[Object state change records]
◇ ◇ ◇ ◇ ◇ ◇ ◇

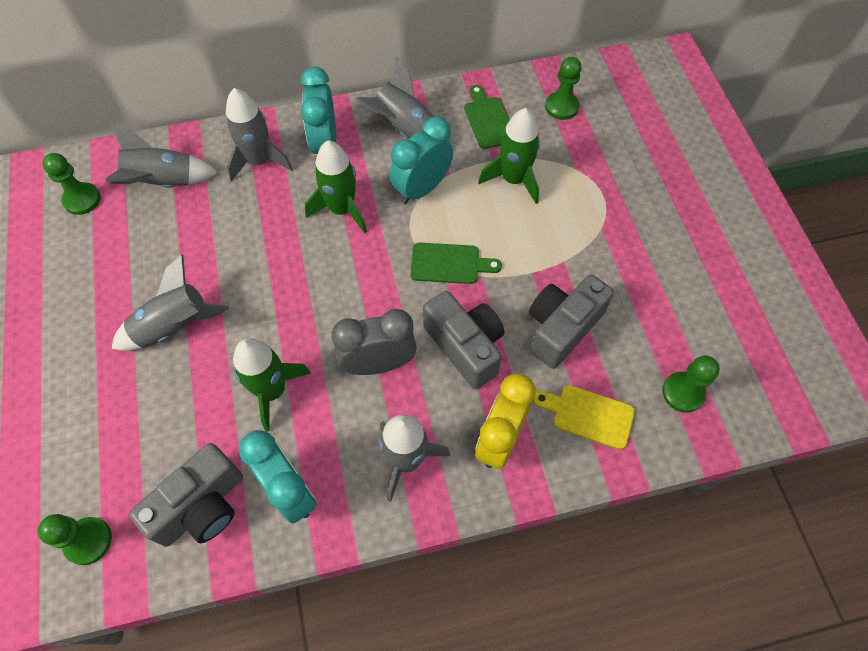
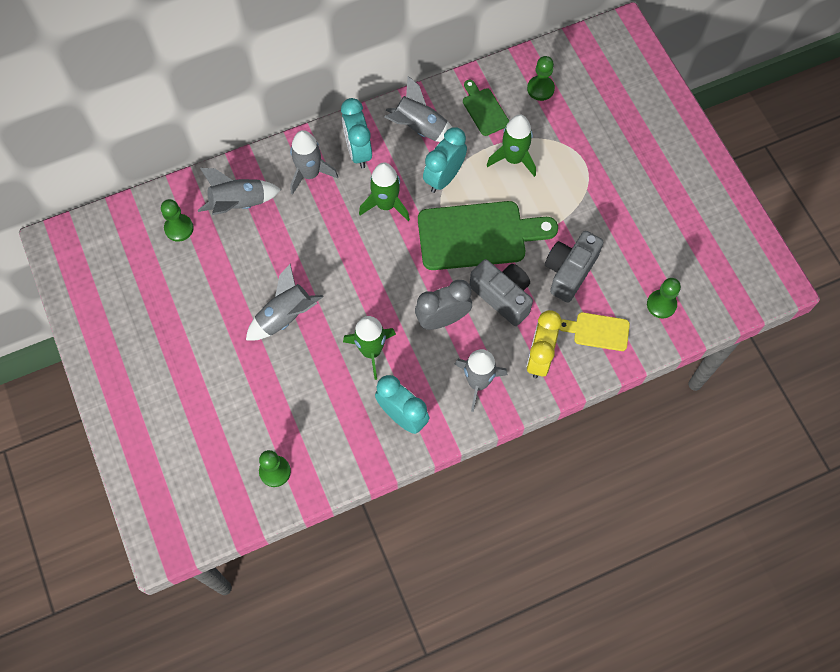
camera: 10 degrees left, 5 degrees up
grey camera [129,443,243,547] -> none
green cutting board [410,243,502,284] -> green cutting board [418,201,558,270], size x2.02

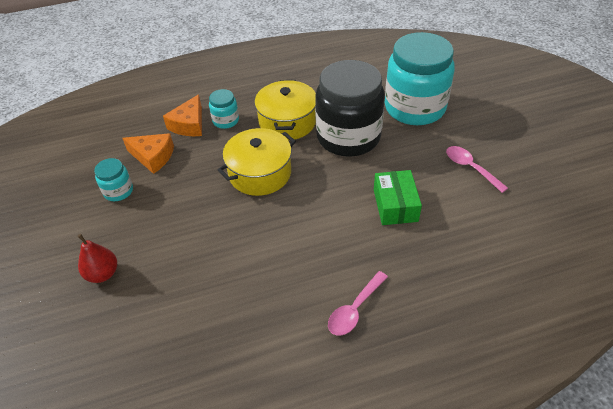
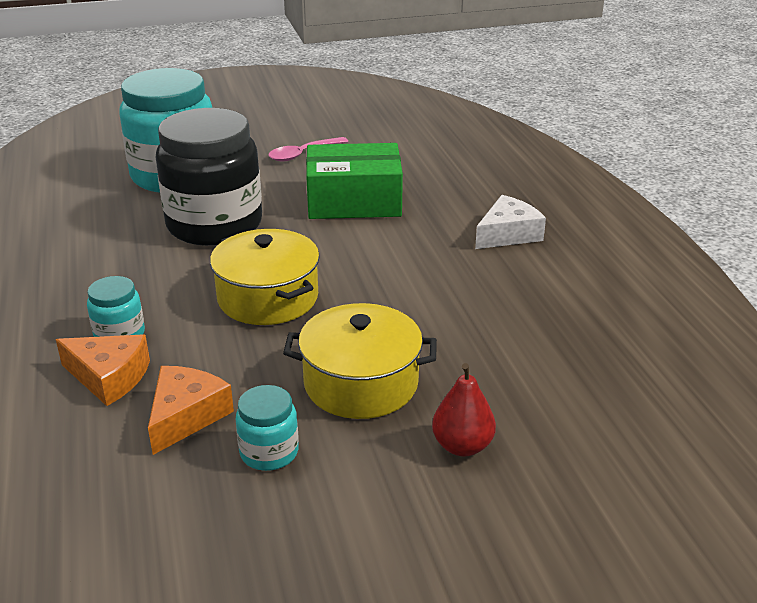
camera: 90 degrees left, 15 degrees down
yellow pot [255,80,316,140] -> yellow pot moved to [283,303,437,419]
pink spoon [328,271,388,336] -> white cheese [475,195,546,249]
green box [374,170,422,225] -> green box [306,143,403,219], size x1.50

◇ ◇ ◇ ◇ ◇ ◇ ◇

Task description>
The answer must be the line containing "camera: 90 degrees left, 15 degrees down" and every line after it through the last line of the records above, repeated exactly.

Exercise answer>
camera: 90 degrees left, 15 degrees down
yellow pot [255,80,316,140] -> yellow pot moved to [283,303,437,419]
pink spoon [328,271,388,336] -> white cheese [475,195,546,249]
green box [374,170,422,225] -> green box [306,143,403,219], size x1.50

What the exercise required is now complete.